[Required action]
If a record below holds a picture, leave the picture out and copy the rest exactly.

(Records from a collection)

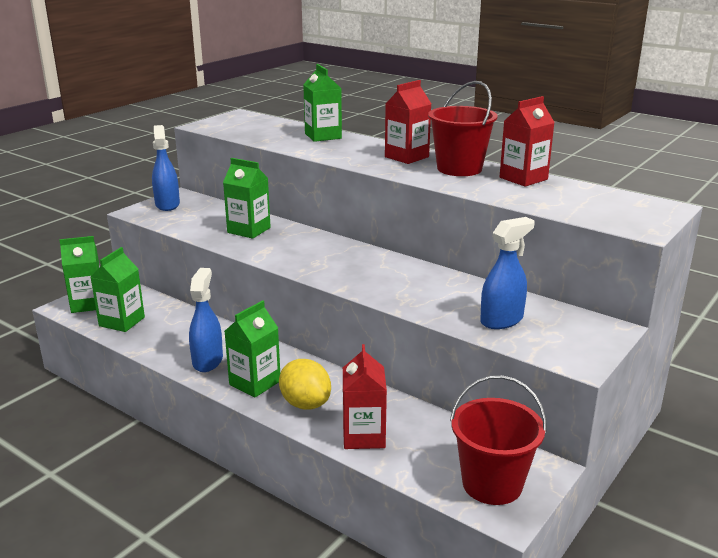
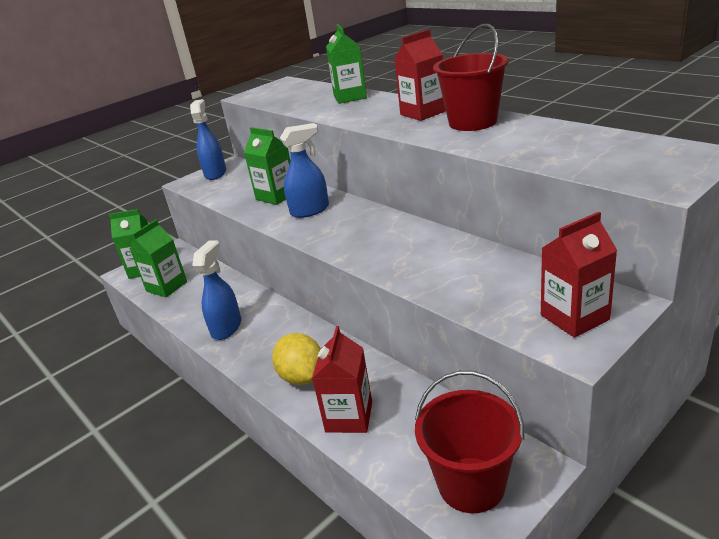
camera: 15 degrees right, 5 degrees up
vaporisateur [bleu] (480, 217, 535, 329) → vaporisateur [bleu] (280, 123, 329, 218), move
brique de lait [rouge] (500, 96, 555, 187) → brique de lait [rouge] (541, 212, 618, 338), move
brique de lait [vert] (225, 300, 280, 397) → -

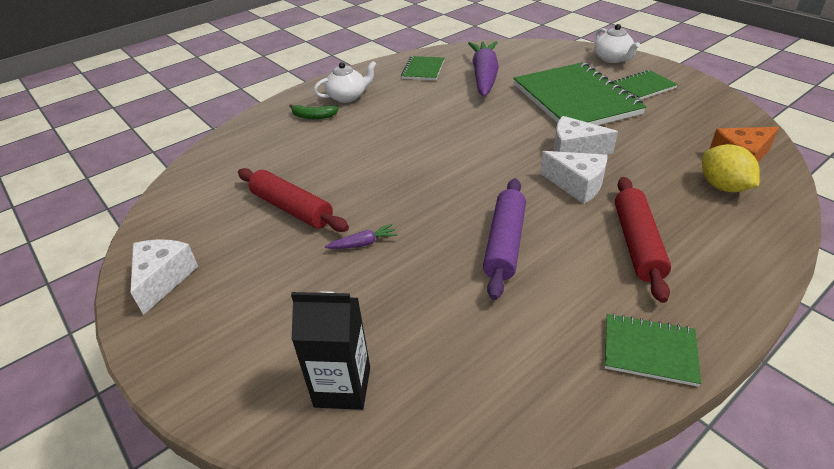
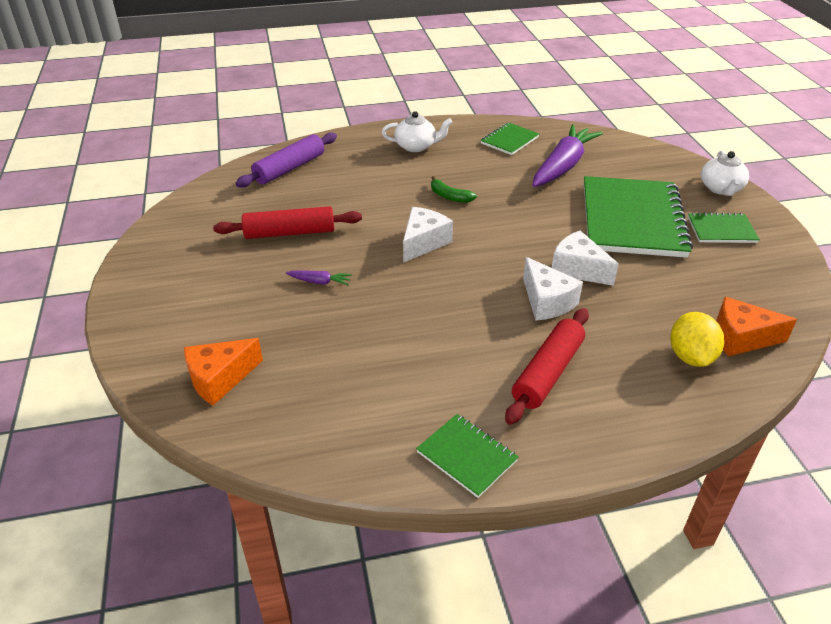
camera: 25 degrees right, 0 degrees up
brique de lait [noir] (291, 291, 370, 410) → fromage [orange] (184, 338, 263, 406)
rouleau à pâtisserie [rouge] (238, 168, 349, 232) → rouleau à pâtisserie [rouge] (213, 206, 362, 239), 75 degrees counterclockwise
rouleau à pâtisserie [violet] (483, 178, 526, 300) → rouleau à pâtisserie [violet] (235, 132, 337, 188), move
fromage [blanc] (130, 240, 198, 315) → fromage [blanc] (403, 207, 453, 263), move
banane [vert] (289, 104, 339, 119) → banane [vert] (431, 176, 477, 203), move

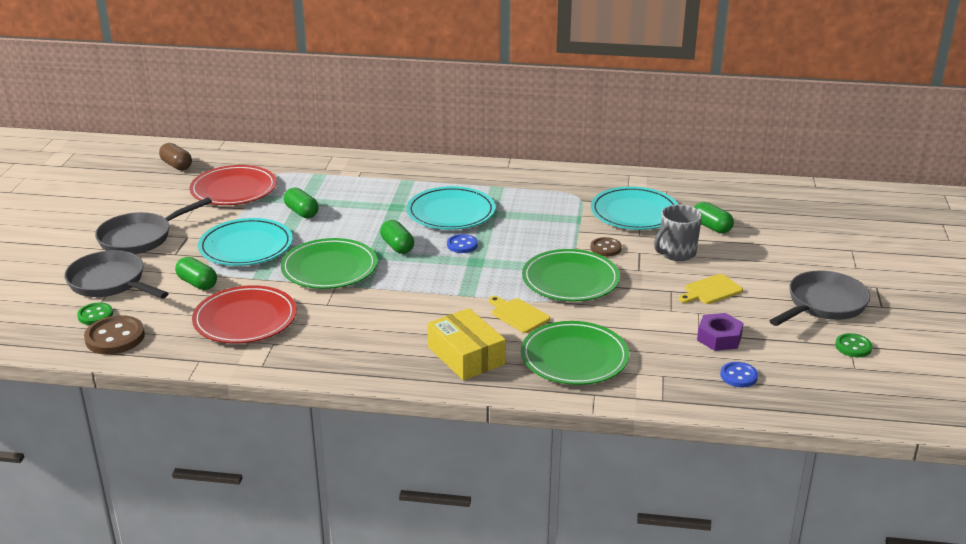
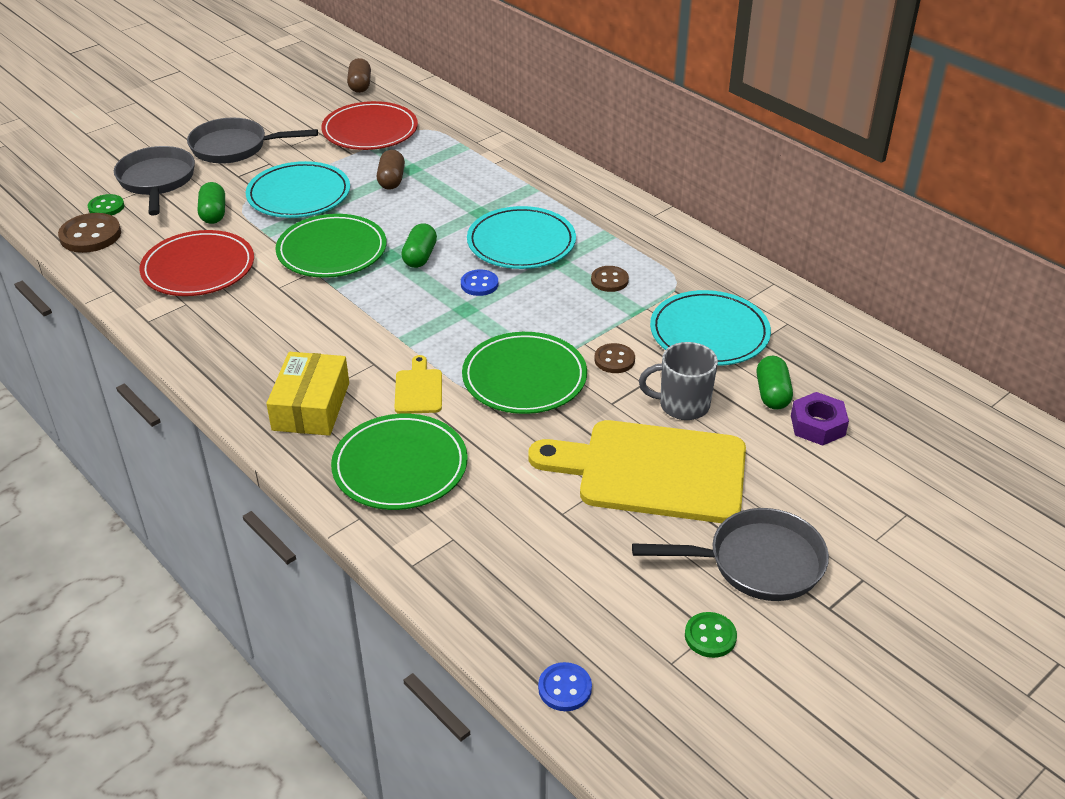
camera: 40 degrees right, 10 degrees up
gélule [vert] (284, 188, 319, 218) → gélule [marron] (377, 150, 405, 190)
planche à découper [jaune] (679, 274, 743, 304) → planche à découper [jaune] (529, 420, 746, 523), x2.34
bouton [bleu] (720, 362, 758, 388) → bouton [bleu] (538, 662, 592, 711), move
- → bouton [marron] (591, 266, 629, 292)
écrou [violet] (697, 313, 743, 351) → écrou [violet] (791, 392, 849, 446), move

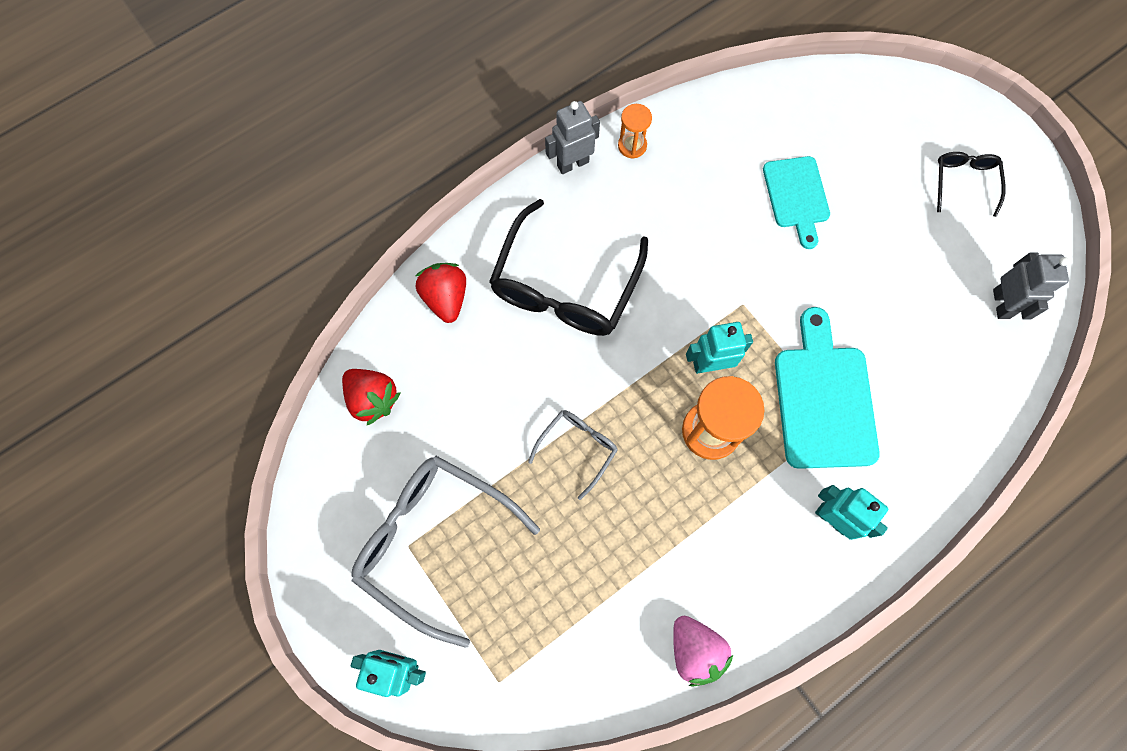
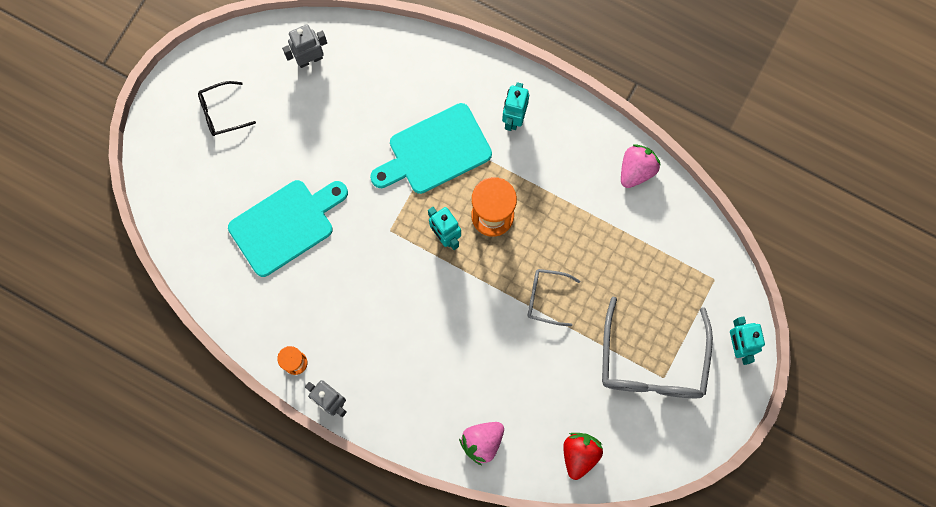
camera: 115 degrees left, 5 degrees up
planche à découper [turquoise] (763, 156, 830, 249) → planche à découper [turquoise] (228, 180, 348, 277), x1.55
fraise [rouge] (415, 263, 466, 323) → fraise [rose] (459, 422, 504, 465)
lunettes [noir] (489, 199, 648, 336) → -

[Output for this task]
camera: 15 degrees right, 5 degrees up
vaporisateur [bleu] (480, 217, 535, 329) → vaporisateur [bleu] (280, 123, 329, 218), move
brique de lait [rouge] (500, 96, 555, 187) → brique de lait [rouge] (541, 212, 618, 338), move
brique de lait [vert] (225, 300, 280, 397) → -

camera: 25 degrees right, 0 degrees up
brique de lait [noir] (291, 291, 370, 410) → fromage [orange] (184, 338, 263, 406)
rouleau à pâtisserie [rouge] (238, 168, 349, 232) → rouleau à pâtisserie [rouge] (213, 206, 362, 239), 75 degrees counterclockwise
rouleau à pâtisserie [violet] (483, 178, 526, 300) → rouleau à pâtisserie [violet] (235, 132, 337, 188), move
fromage [blanc] (130, 240, 198, 315) → fromage [blanc] (403, 207, 453, 263), move
banane [vert] (289, 104, 339, 119) → banane [vert] (431, 176, 477, 203), move

camera: 40 degrees right, 10 degrees up
gélule [vert] (284, 188, 319, 218) → gélule [marron] (377, 150, 405, 190)
planche à découper [jaune] (679, 274, 743, 304) → planche à découper [jaune] (529, 420, 746, 523), x2.34
bouton [bleu] (720, 362, 758, 388) → bouton [bleu] (538, 662, 592, 711), move
- → bouton [marron] (591, 266, 629, 292)
écrou [violet] (697, 313, 743, 351) → écrou [violet] (791, 392, 849, 446), move

camera: 115 degrees left, 5 degrees up
planche à découper [turquoise] (763, 156, 830, 249) → planche à découper [turquoise] (228, 180, 348, 277), x1.55
fraise [rouge] (415, 263, 466, 323) → fraise [rose] (459, 422, 504, 465)
lunettes [noir] (489, 199, 648, 336) → -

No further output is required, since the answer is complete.